● **Task data**
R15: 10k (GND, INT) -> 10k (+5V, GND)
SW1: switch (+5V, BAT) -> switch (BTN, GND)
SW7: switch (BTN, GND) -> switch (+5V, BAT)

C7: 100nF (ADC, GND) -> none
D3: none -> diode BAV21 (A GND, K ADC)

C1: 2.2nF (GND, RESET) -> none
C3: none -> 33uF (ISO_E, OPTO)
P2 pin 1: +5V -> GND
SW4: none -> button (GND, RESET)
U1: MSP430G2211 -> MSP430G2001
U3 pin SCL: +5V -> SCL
* * *
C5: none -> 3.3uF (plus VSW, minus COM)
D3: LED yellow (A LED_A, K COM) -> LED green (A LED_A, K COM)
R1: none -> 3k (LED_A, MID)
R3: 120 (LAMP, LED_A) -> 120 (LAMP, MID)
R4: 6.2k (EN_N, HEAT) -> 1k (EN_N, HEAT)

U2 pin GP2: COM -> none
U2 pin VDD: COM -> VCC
...
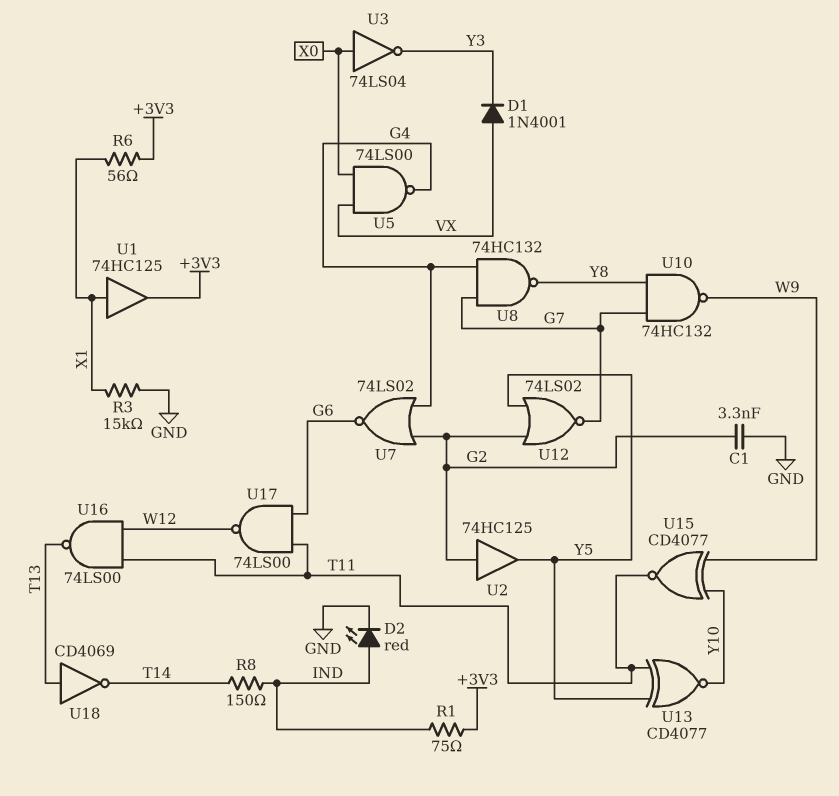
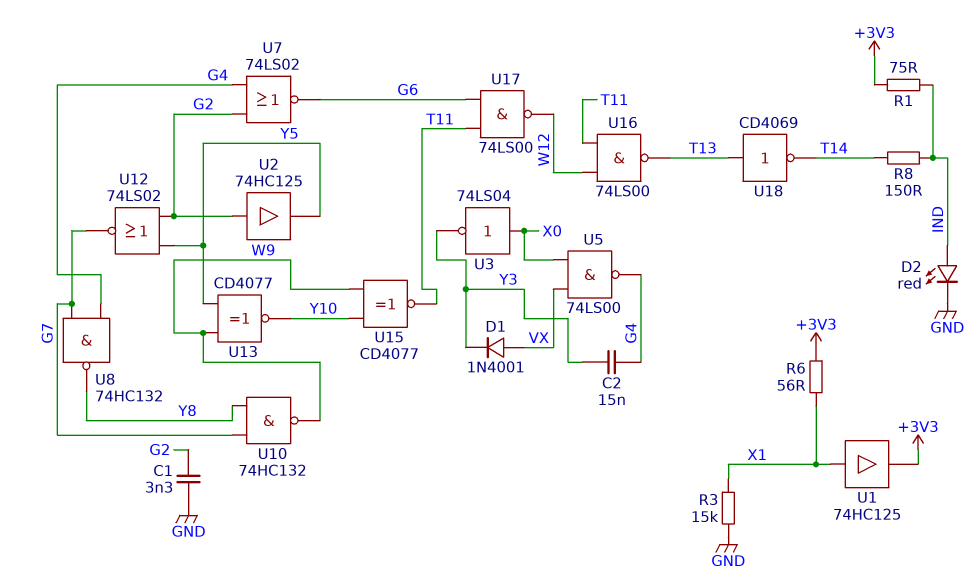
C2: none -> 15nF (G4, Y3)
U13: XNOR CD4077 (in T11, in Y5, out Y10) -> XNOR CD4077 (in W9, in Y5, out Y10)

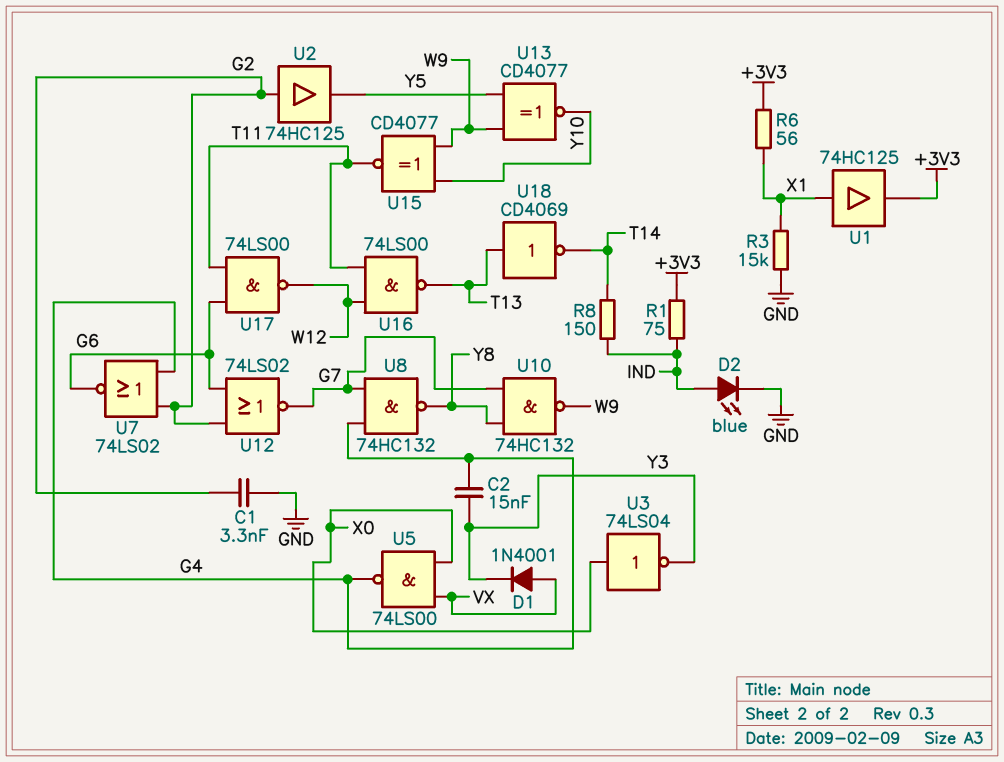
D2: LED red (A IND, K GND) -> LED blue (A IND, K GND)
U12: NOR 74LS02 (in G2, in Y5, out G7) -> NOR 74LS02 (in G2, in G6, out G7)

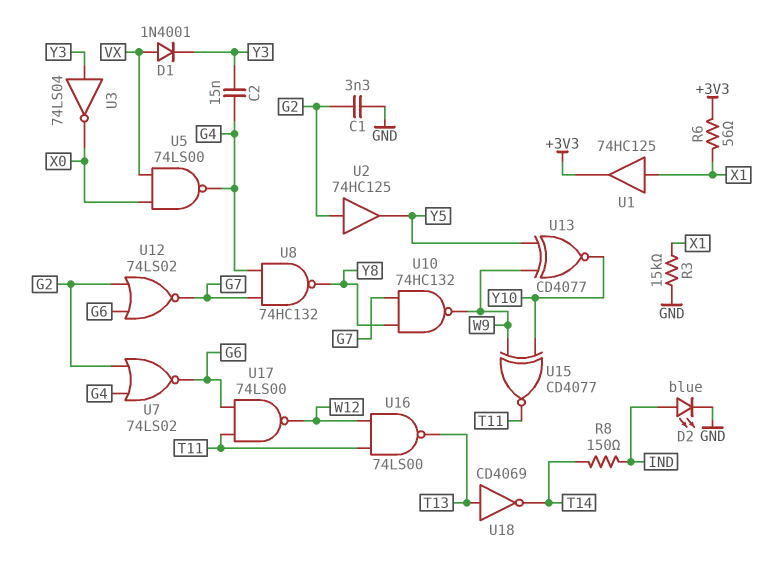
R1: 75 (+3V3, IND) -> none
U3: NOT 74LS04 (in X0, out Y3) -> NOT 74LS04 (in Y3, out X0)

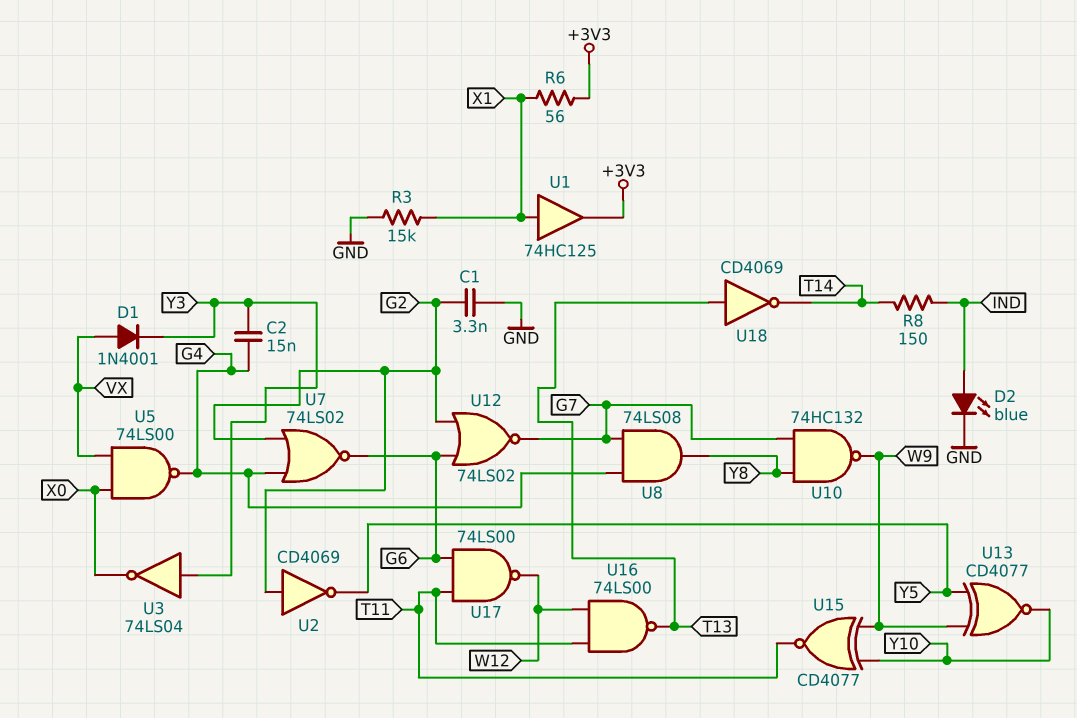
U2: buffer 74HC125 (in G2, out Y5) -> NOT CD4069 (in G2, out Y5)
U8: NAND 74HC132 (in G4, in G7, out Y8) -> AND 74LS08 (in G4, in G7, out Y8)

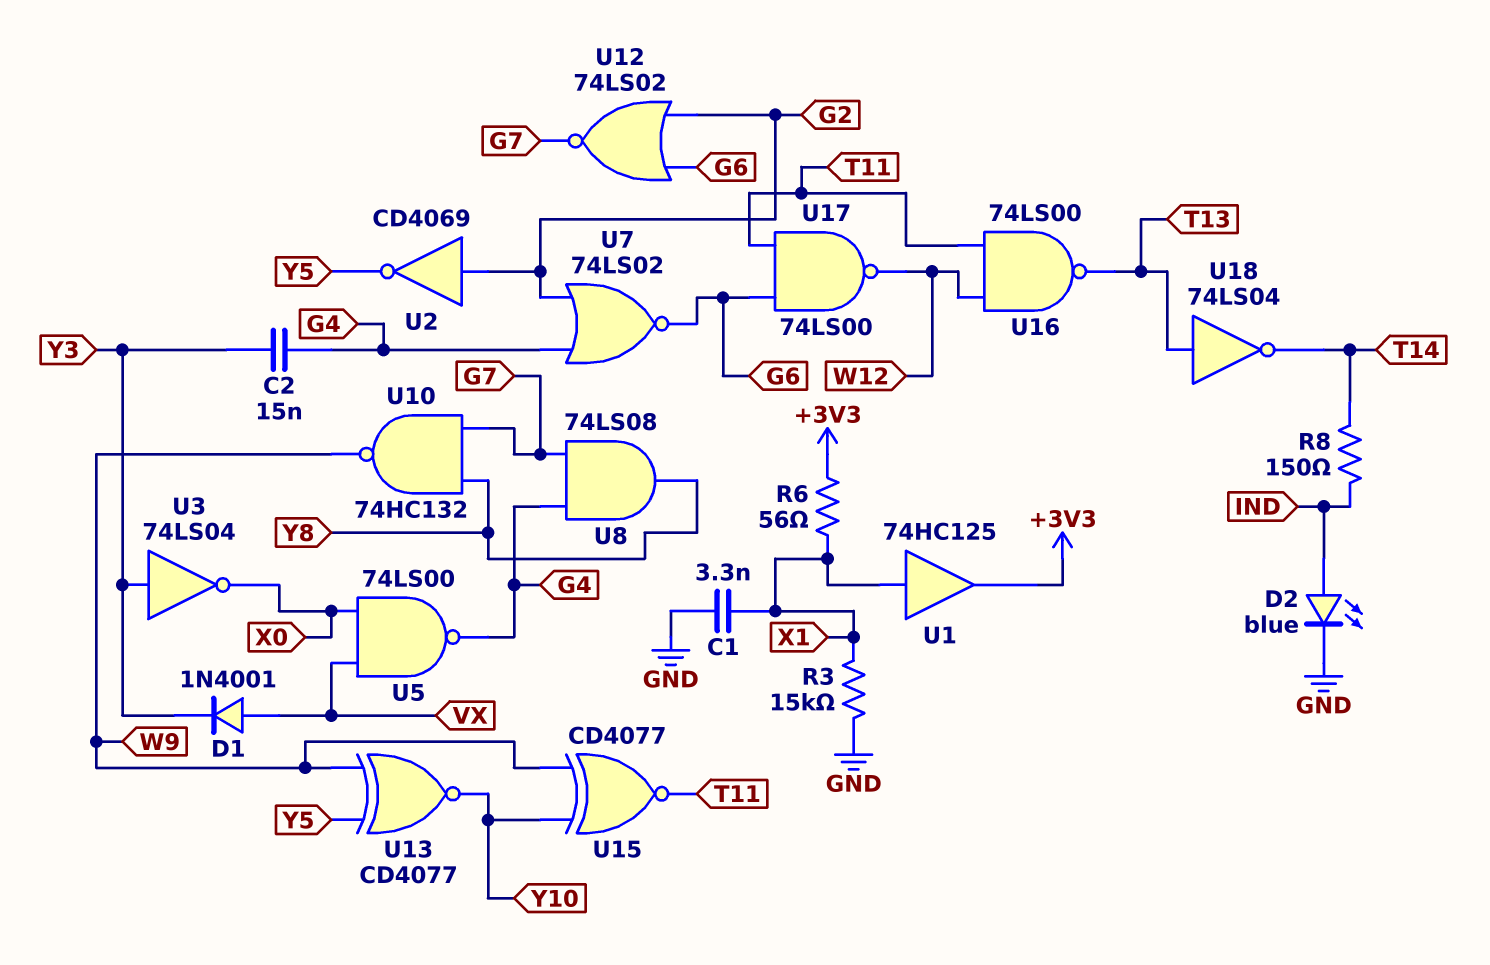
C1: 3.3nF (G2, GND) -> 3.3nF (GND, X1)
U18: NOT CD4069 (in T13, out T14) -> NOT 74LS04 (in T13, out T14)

● **What is required**
From the records above, print only the lines between the one holding "C7: 100nF (ADC, GND) -> none" and the one holding "U3 pin SCL: +5V -> SCL", inclusive, exactly as they stand.

● **Answer area**
C7: 100nF (ADC, GND) -> none
D3: none -> diode BAV21 (A GND, K ADC)

C1: 2.2nF (GND, RESET) -> none
C3: none -> 33uF (ISO_E, OPTO)
P2 pin 1: +5V -> GND
SW4: none -> button (GND, RESET)
U1: MSP430G2211 -> MSP430G2001
U3 pin SCL: +5V -> SCL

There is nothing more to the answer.